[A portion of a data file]
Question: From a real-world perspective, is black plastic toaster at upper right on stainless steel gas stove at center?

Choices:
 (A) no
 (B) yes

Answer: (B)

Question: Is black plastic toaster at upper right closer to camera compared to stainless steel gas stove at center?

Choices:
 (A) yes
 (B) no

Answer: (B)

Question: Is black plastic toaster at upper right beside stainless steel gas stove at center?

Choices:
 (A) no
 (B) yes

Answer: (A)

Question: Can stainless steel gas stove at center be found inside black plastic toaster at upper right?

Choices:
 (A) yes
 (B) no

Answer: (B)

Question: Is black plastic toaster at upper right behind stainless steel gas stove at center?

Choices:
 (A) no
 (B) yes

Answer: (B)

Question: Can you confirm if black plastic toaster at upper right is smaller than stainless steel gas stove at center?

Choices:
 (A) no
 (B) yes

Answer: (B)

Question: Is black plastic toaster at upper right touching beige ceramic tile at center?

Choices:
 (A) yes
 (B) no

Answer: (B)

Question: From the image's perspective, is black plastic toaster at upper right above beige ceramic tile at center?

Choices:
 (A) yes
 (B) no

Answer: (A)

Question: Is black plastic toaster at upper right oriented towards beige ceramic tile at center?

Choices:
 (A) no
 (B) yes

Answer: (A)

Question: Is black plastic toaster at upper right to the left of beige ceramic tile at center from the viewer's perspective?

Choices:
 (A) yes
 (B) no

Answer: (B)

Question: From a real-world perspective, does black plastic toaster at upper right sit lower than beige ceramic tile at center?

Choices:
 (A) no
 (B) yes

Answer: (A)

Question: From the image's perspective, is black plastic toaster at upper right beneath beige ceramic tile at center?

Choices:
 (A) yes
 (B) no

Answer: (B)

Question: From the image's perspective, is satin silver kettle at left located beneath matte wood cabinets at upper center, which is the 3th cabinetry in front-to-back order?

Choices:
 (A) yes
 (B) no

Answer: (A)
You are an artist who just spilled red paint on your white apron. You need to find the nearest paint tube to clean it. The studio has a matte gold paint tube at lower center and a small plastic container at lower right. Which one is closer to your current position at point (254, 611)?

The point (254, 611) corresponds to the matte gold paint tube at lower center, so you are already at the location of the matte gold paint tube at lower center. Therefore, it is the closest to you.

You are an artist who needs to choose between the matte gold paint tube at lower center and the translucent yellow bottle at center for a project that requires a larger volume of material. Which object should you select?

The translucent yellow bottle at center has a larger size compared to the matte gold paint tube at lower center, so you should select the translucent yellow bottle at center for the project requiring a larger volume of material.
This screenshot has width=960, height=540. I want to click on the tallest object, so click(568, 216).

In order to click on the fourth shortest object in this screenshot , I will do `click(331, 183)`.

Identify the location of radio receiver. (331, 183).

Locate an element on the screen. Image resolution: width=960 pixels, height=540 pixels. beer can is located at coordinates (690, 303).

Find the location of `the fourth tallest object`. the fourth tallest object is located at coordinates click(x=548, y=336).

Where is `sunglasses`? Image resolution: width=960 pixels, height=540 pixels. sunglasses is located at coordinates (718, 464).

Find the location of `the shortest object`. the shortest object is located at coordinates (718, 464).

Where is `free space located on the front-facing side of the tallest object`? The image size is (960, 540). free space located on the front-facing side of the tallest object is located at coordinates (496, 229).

▶ _Goal_: Find every line in the data above that contains the string "should", matching case exactly, and copy each of those lines in full.

▶ _Result of the exercise_:
You are an artist who needs to choose between the matte gold paint tube at lower center and the translucent yellow bottle at center for a project that requires a larger volume of material. Which object should you select?
The translucent yellow bottle at center has a larger size compared to the matte gold paint tube at lower center, so you should select the translucent yellow bottle at center for the project requiring a larger volume of material.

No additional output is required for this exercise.